Exercise directions.
Look through the material below. Copy every line with the string "black" in it.
_ _ _ _ _ _ _
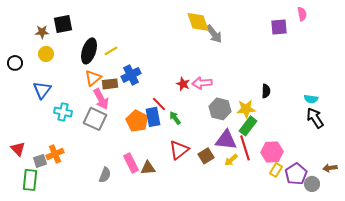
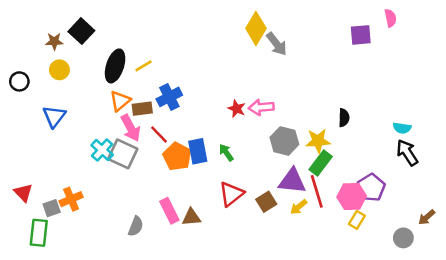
yellow diamond: (198, 22) -> (256, 28), turned 50
black square: (63, 24) -> (81, 31), turned -36
red line: (159, 104) -> (159, 134), moved
cyan cross: (63, 112) -> (102, 150), moved, turned 30
brown arrow: (330, 168) -> (427, 217), turned -32
purple pentagon: (296, 174) -> (371, 187), moved

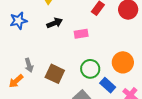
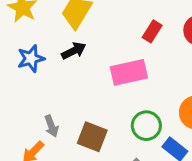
black arrow: (55, 23) -> (74, 51), moved
pink rectangle: (81, 34) -> (129, 72), size x1.6

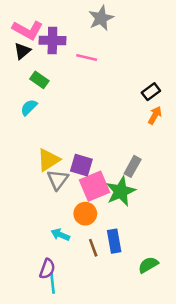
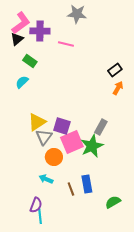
gray star: (101, 18) -> (77, 14), turned 30
pink L-shape: (28, 30) -> (21, 23), turned -65
orange circle: (85, 214) -> (54, 157), moved

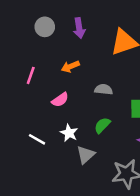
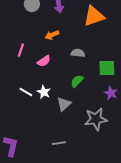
pink line: (31, 75) -> (21, 50), moved
white star: (69, 133) -> (44, 92), moved

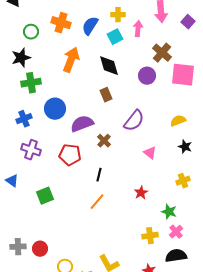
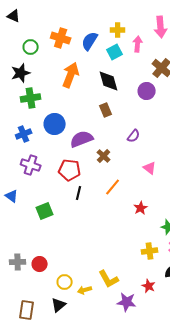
purple semicircle: (134, 121) -> (134, 136), size x0.6
black line: (99, 175) -> (79, 193), moved
orange line: (97, 202) -> (113, 187), moved

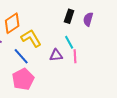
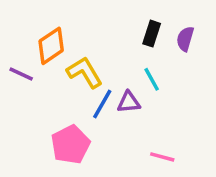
blue line: (21, 56) -> (102, 104), moved, turned 72
pink line: (75, 56) -> (162, 157), moved, turned -72

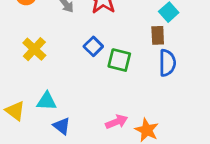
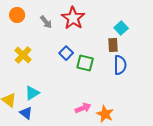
cyan triangle: (47, 101) -> (32, 93), turned -35
blue triangle: (62, 126) -> (26, 113), moved

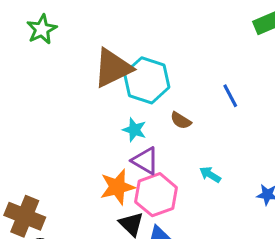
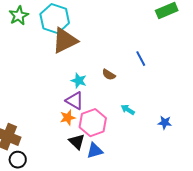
cyan hexagon: (147, 80) -> (55, 19), moved
purple triangle: (145, 161) -> (75, 101), moved
orange star: (117, 187) -> (68, 118), size x0.7

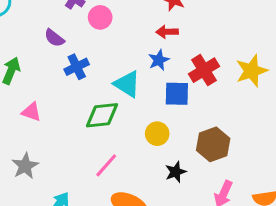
_ _ _ _ _ _ _
Task result.
black square: (63, 24) -> (81, 31), turned -36
black arrow: (55, 23) -> (74, 51), moved
black line: (99, 175) -> (79, 193), moved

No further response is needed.